**The problem**
Would you write out the lines from the one containing "turquoise donut [294,135,363,177]" to the end of the records below, exactly and in full, please?
Start of Records for this task
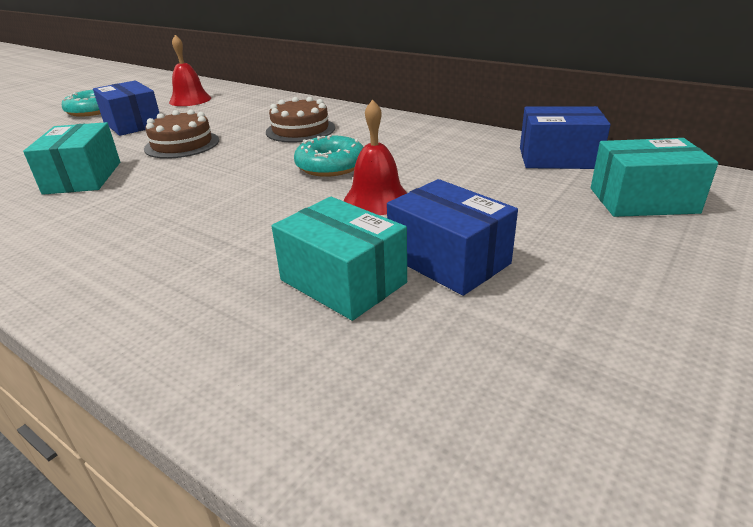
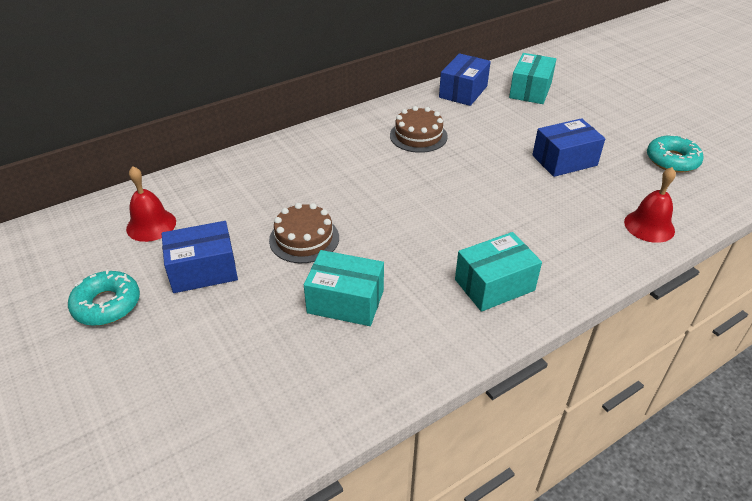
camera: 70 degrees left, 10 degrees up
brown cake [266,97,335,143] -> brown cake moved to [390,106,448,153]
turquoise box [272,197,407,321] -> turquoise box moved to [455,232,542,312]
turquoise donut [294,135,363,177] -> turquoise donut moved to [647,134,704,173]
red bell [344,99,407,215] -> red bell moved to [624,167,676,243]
End of Records for this task
**The answer**
turquoise donut [294,135,363,177] -> turquoise donut moved to [647,134,704,173]
red bell [344,99,407,215] -> red bell moved to [624,167,676,243]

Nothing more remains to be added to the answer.